##### Supplied records

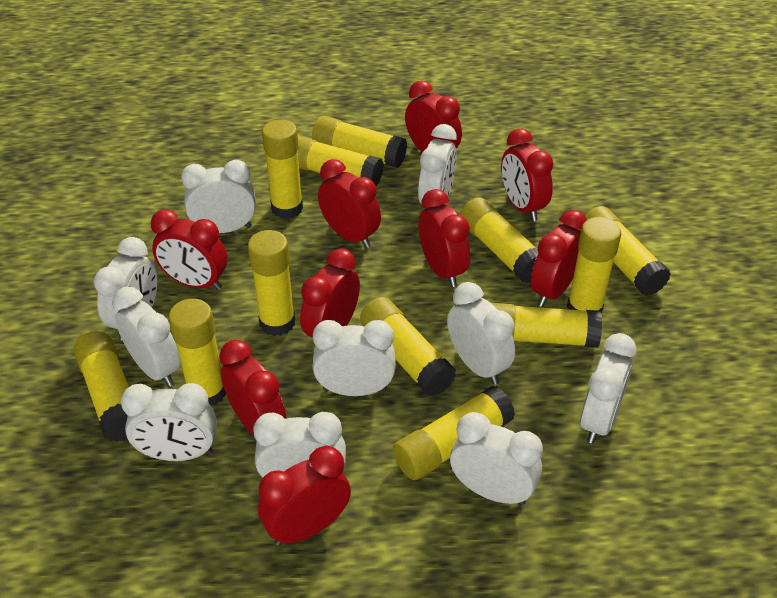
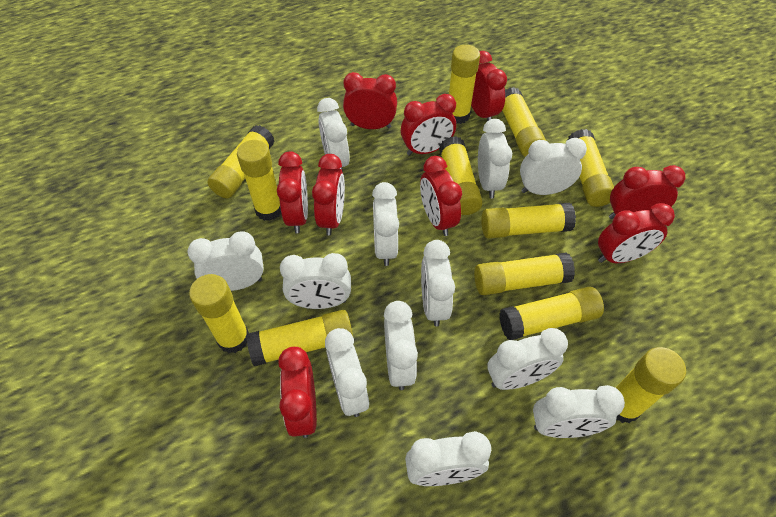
white clock: 10 -> 12

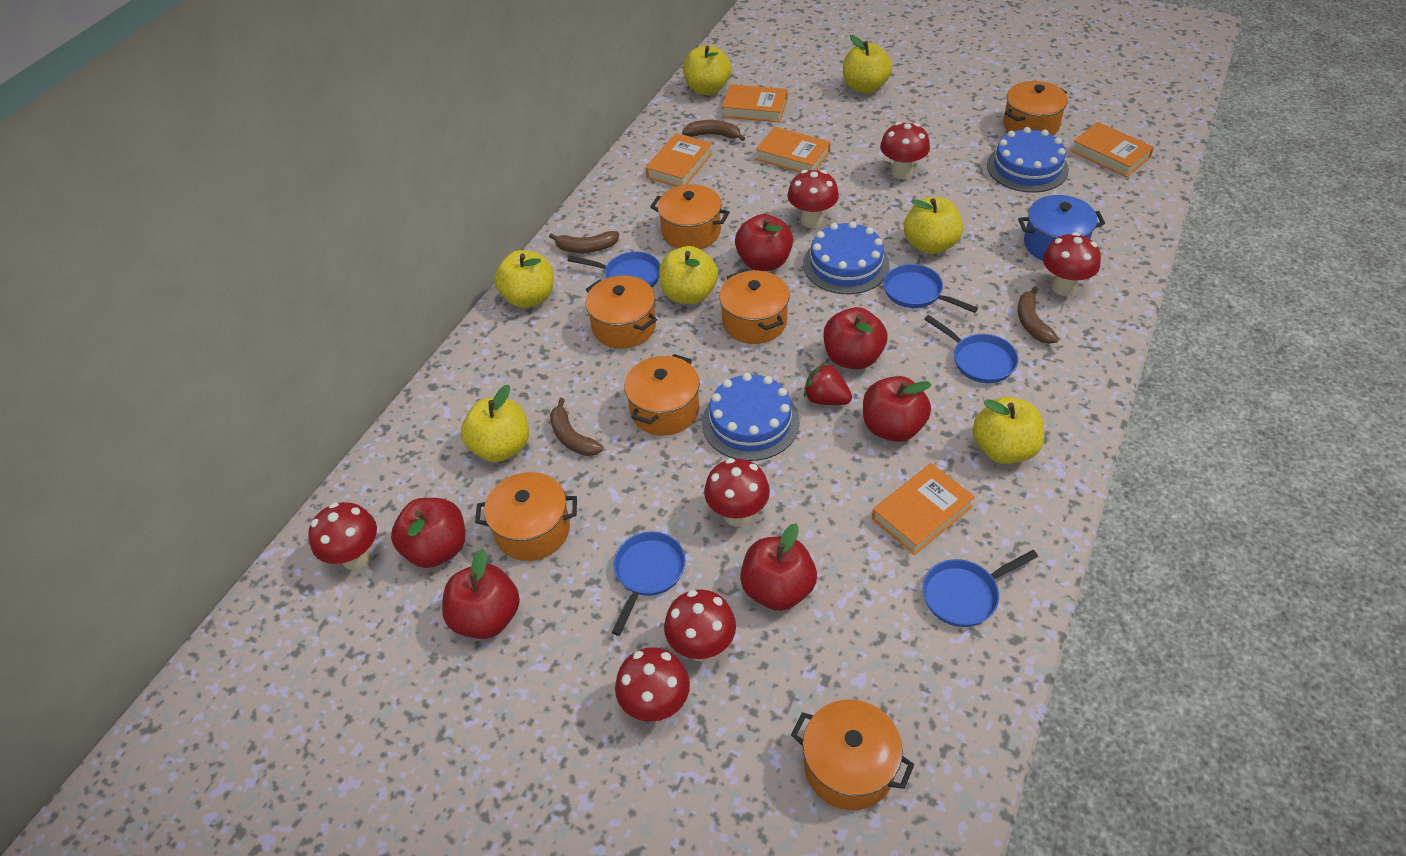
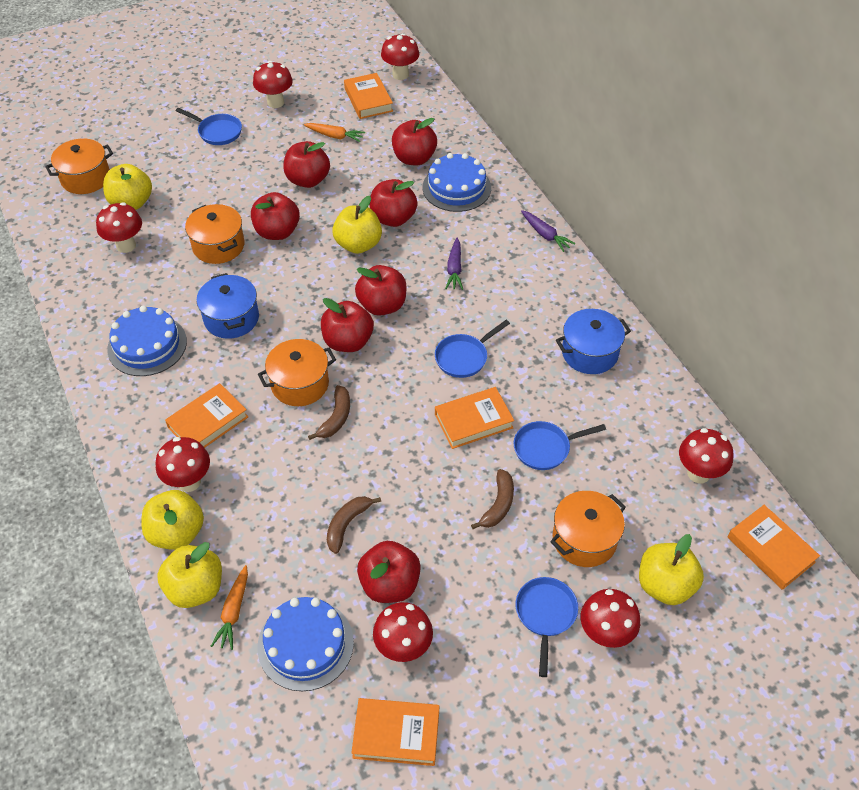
blue pan: 5 -> 4
blue pot: 1 -> 2
brown banana: 4 -> 3
orange carrot: 0 -> 2
orange pot: 7 -> 4
purple carrot: 0 -> 2
red apple: 6 -> 7
red strawberry: 1 -> 0
yellow apple: 7 -> 5

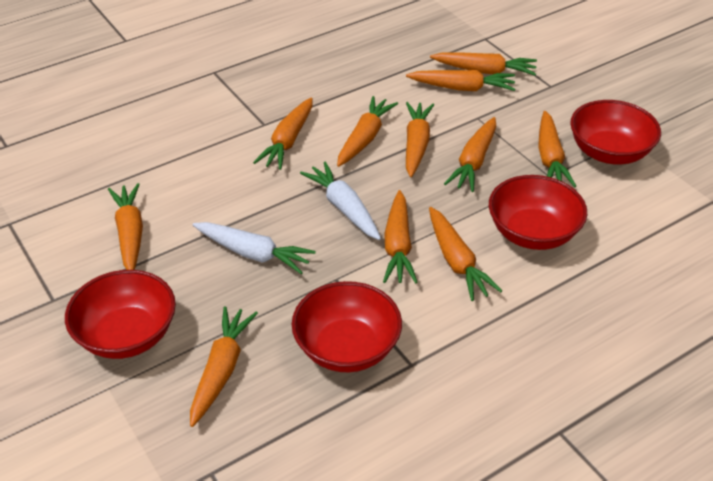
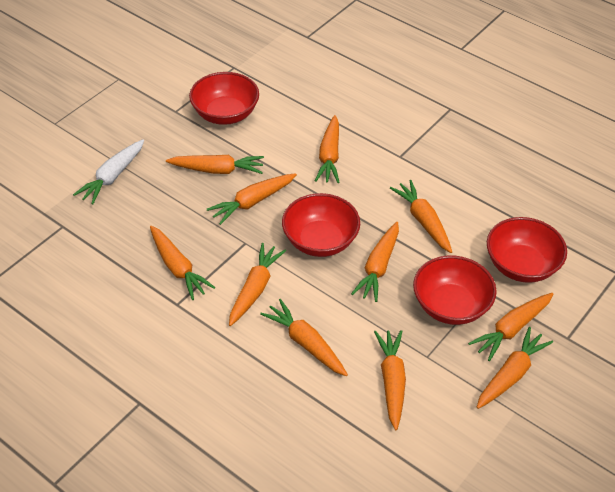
white carrot: 2 -> 1

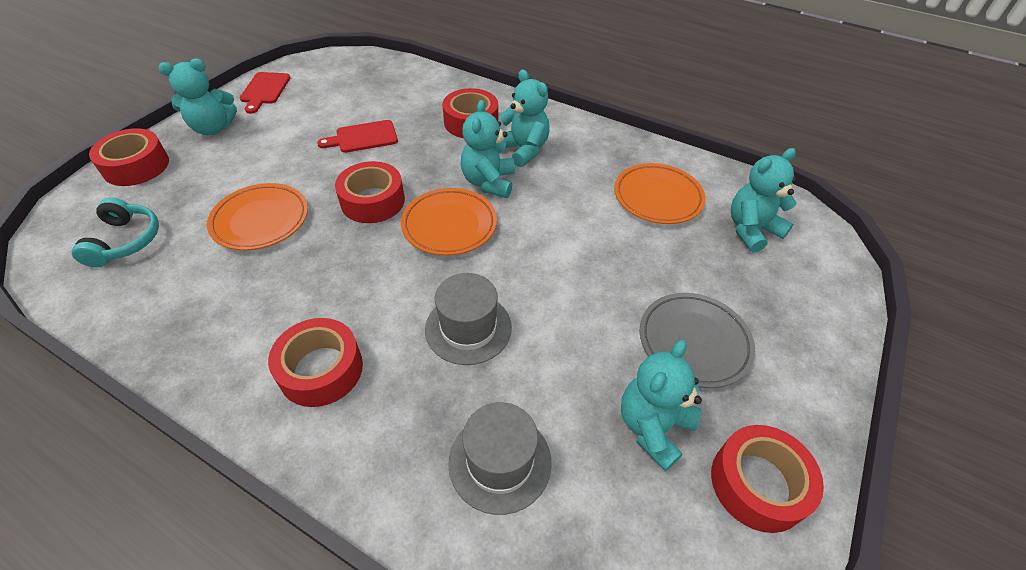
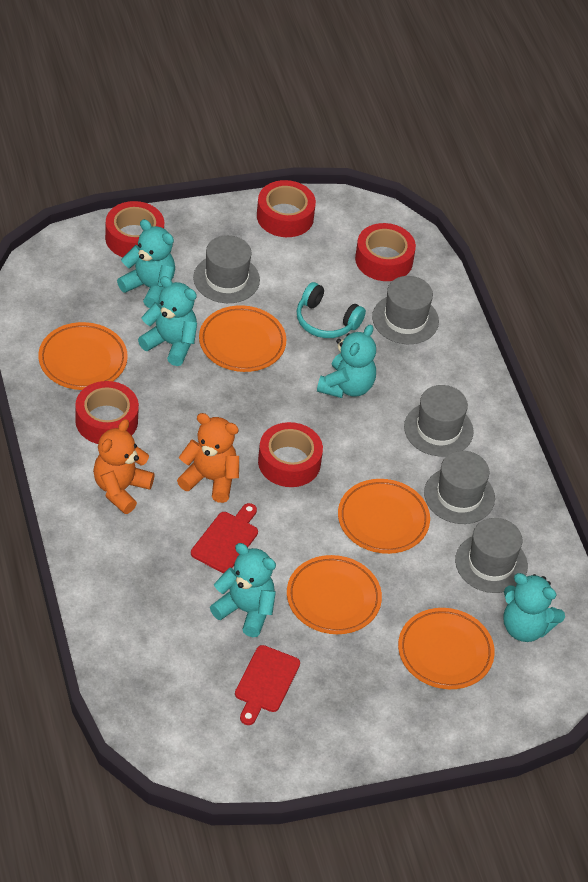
grey hat: 2 -> 5
grey plate: 1 -> 0
orange plate: 3 -> 5
orange teddy bear: 0 -> 2

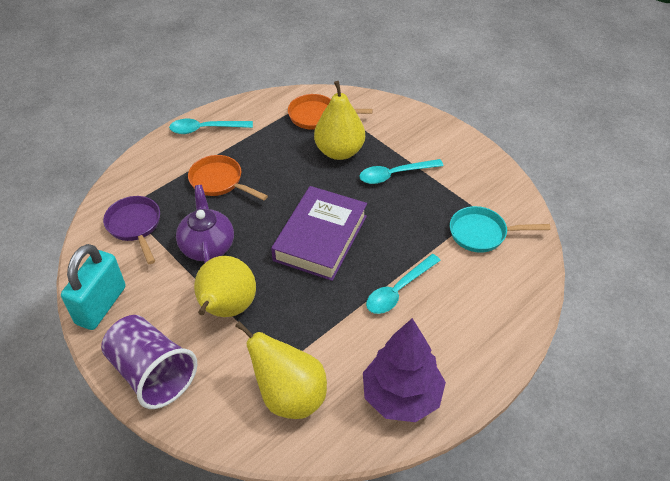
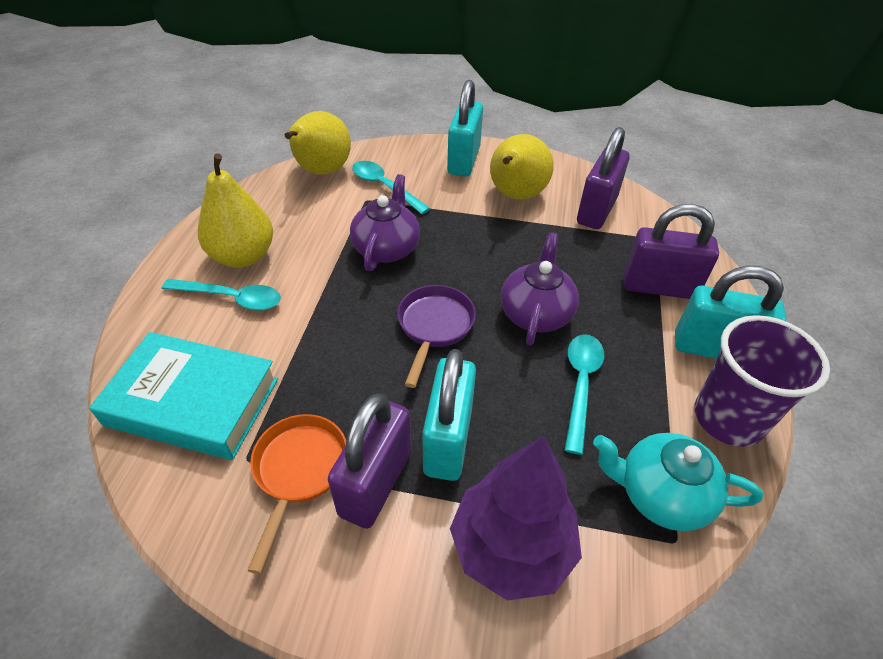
orange pan: 2 -> 1
purple book: 1 -> 0
purple padlock: 0 -> 3
purple teapot: 1 -> 2
turquoise book: 0 -> 1
turquoise padlock: 1 -> 3
turquoise pan: 1 -> 0
turquoise teapot: 0 -> 1

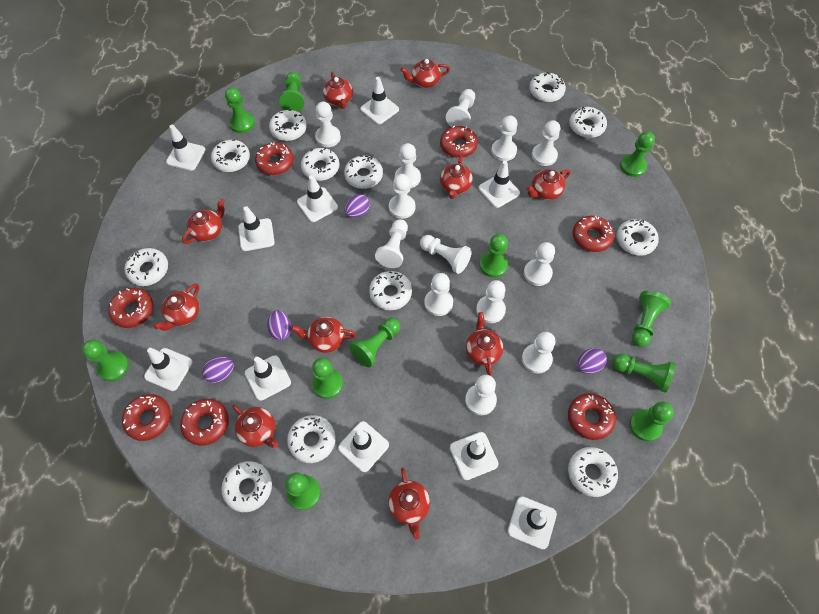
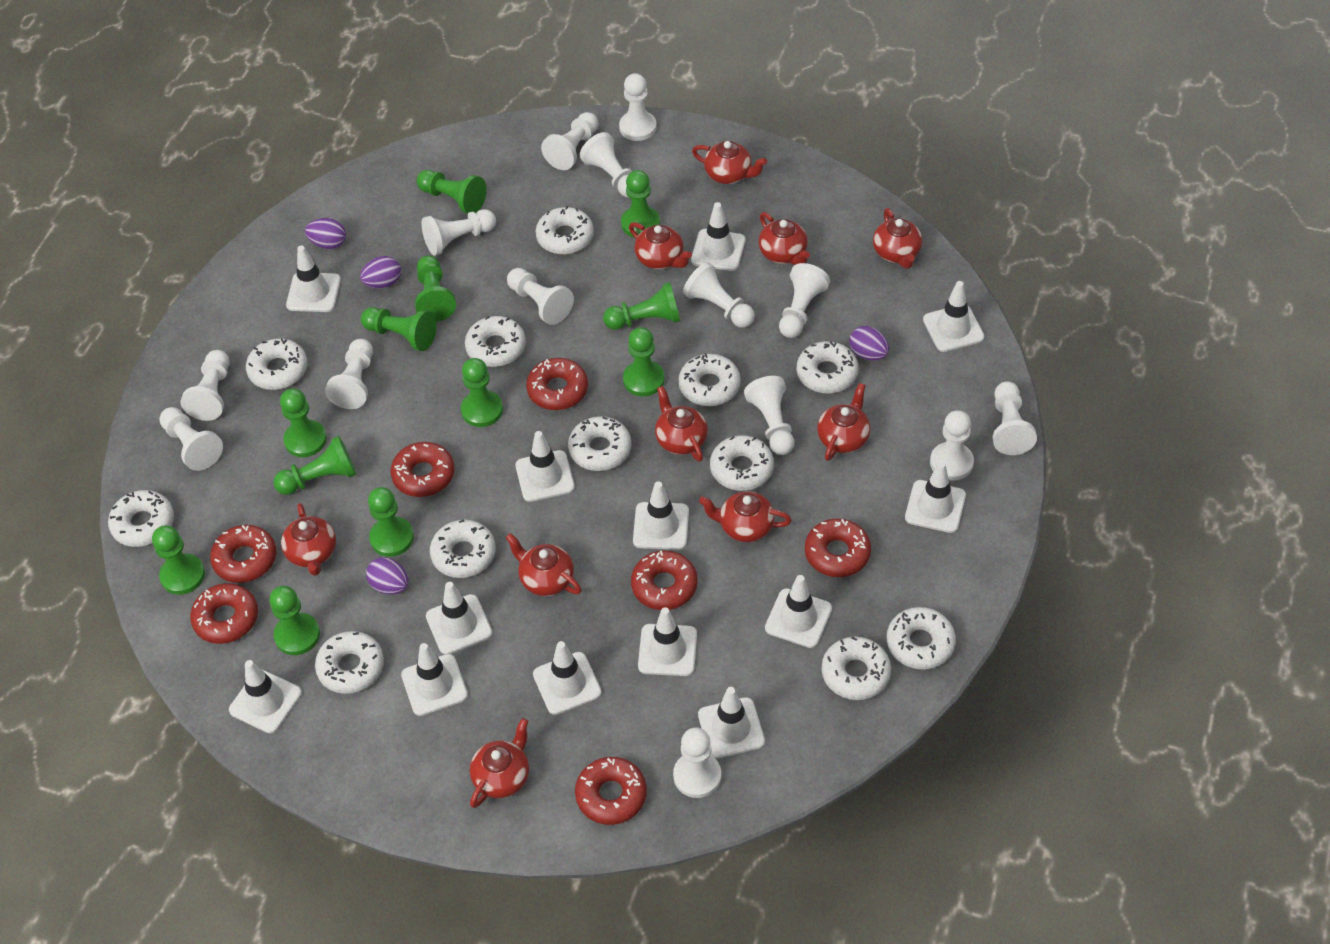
green pawn: 11 -> 12
white pawn: 13 -> 14
white traffic cone: 10 -> 13

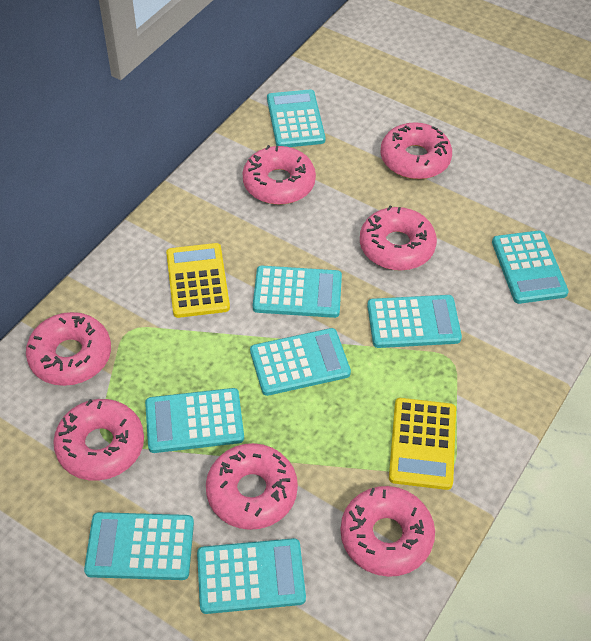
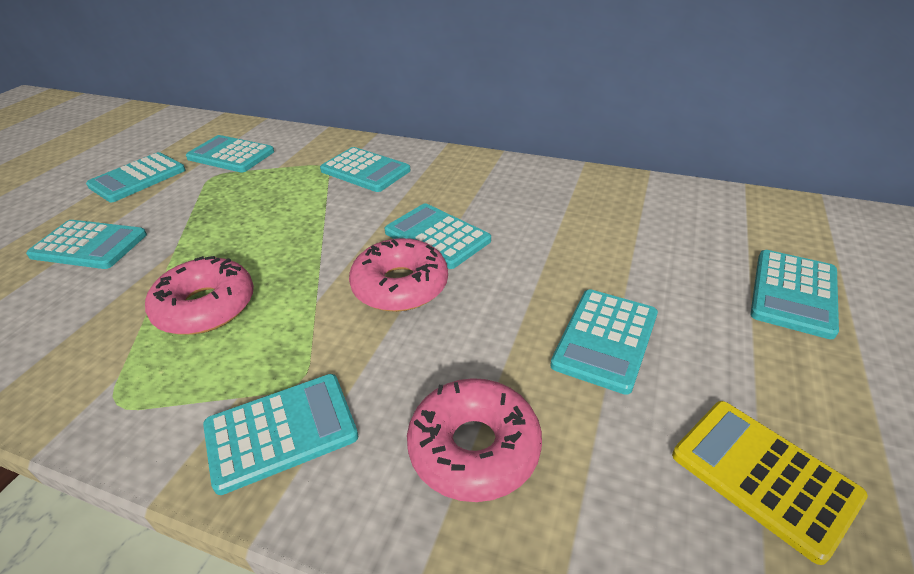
pink donut: 7 -> 3
yellow calculator: 2 -> 1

##########

### What you should do
Please copy the data above exactly, omitting the pictures.

### Expected output
white clock: 10 -> 12

blue pan: 5 -> 4
blue pot: 1 -> 2
brown banana: 4 -> 3
orange carrot: 0 -> 2
orange pot: 7 -> 4
purple carrot: 0 -> 2
red apple: 6 -> 7
red strawberry: 1 -> 0
yellow apple: 7 -> 5

white carrot: 2 -> 1

grey hat: 2 -> 5
grey plate: 1 -> 0
orange plate: 3 -> 5
orange teddy bear: 0 -> 2

orange pan: 2 -> 1
purple book: 1 -> 0
purple padlock: 0 -> 3
purple teapot: 1 -> 2
turquoise book: 0 -> 1
turquoise padlock: 1 -> 3
turquoise pan: 1 -> 0
turquoise teapot: 0 -> 1

green pawn: 11 -> 12
white pawn: 13 -> 14
white traffic cone: 10 -> 13

pink donut: 7 -> 3
yellow calculator: 2 -> 1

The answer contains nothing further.